• _GIVEN INFORMATION_
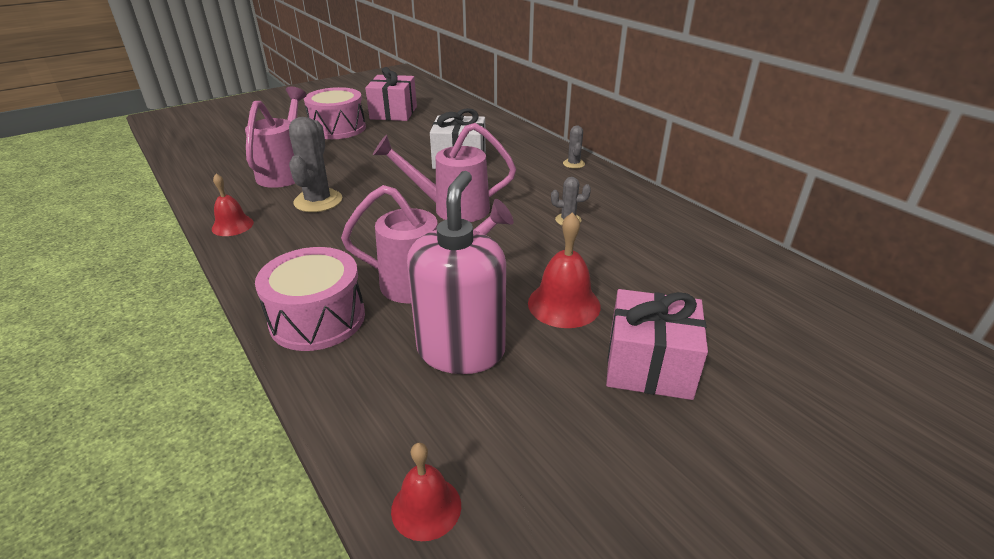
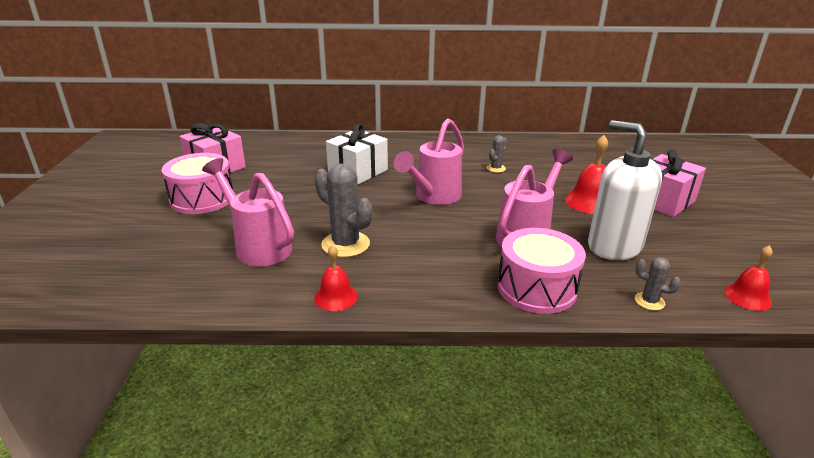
camera: 55 degrees left, 5 degrees down
(461, 350) = (614, 246): pink soap dispenser -> white soap dispenser
(573, 164) = (422, 141): grey cactus -> grey cactus (649, 301)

• _TASK BRIEF_
With the pictures removed, copy the data above word for word.

• _ANSWER TO THE PROBLEM_
camera: 55 degrees left, 5 degrees down
(461, 350) = (614, 246): pink soap dispenser -> white soap dispenser
(573, 164) = (422, 141): grey cactus -> grey cactus (649, 301)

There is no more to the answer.